SOURCE MATERIAL »
▼

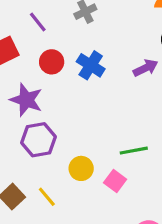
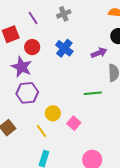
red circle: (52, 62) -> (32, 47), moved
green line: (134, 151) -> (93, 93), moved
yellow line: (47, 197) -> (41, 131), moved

▲
▼

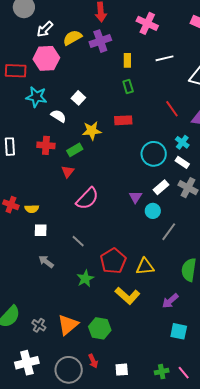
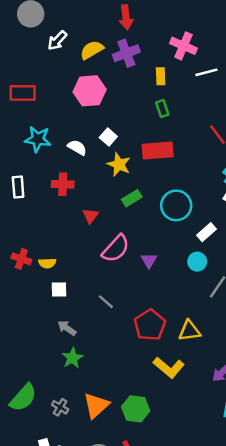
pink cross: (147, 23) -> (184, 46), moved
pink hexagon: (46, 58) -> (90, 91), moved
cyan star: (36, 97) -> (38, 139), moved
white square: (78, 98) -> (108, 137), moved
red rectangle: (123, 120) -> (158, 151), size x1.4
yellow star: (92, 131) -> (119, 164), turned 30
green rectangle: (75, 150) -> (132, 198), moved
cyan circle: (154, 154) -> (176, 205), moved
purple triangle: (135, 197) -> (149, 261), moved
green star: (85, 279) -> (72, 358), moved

▲
▼

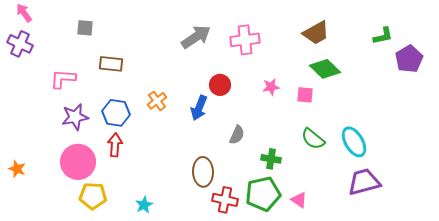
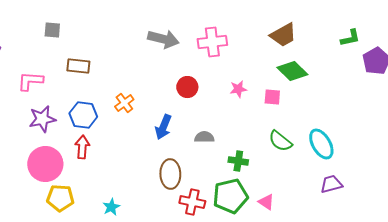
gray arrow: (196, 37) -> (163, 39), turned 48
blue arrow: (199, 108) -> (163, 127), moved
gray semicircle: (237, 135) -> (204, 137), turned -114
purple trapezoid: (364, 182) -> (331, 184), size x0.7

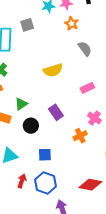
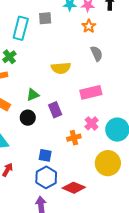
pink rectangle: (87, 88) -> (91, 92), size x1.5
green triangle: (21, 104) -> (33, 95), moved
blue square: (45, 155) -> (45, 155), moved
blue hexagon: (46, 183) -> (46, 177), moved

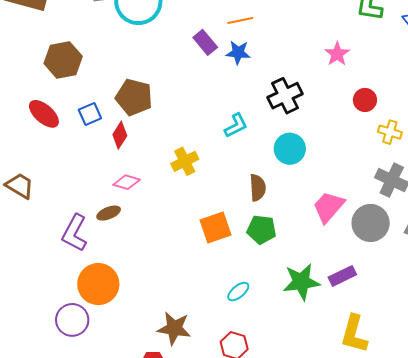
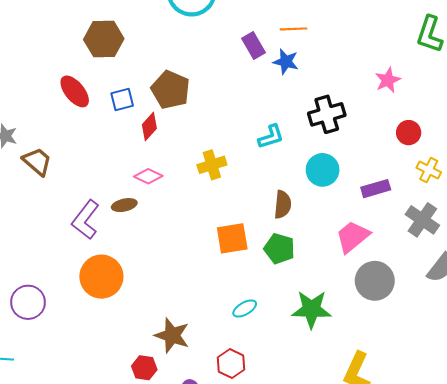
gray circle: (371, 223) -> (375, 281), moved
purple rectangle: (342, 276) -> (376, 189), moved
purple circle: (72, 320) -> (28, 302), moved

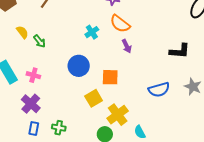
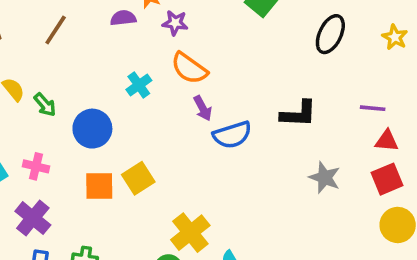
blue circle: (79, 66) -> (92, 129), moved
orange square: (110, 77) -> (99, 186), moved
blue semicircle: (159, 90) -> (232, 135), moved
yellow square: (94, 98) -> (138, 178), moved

▲

REQUIRED ACTION »
Print again the lines of the entries above that fall between the line holding "green rectangle: (75, 150)" and the line holding "green star: (85, 279) -> (72, 358), moved", inclusive, exactly as they stand.

ANSWER AREA »
green rectangle: (75, 150) -> (132, 198), moved
cyan circle: (154, 154) -> (176, 205), moved
purple triangle: (135, 197) -> (149, 261), moved
green star: (85, 279) -> (72, 358), moved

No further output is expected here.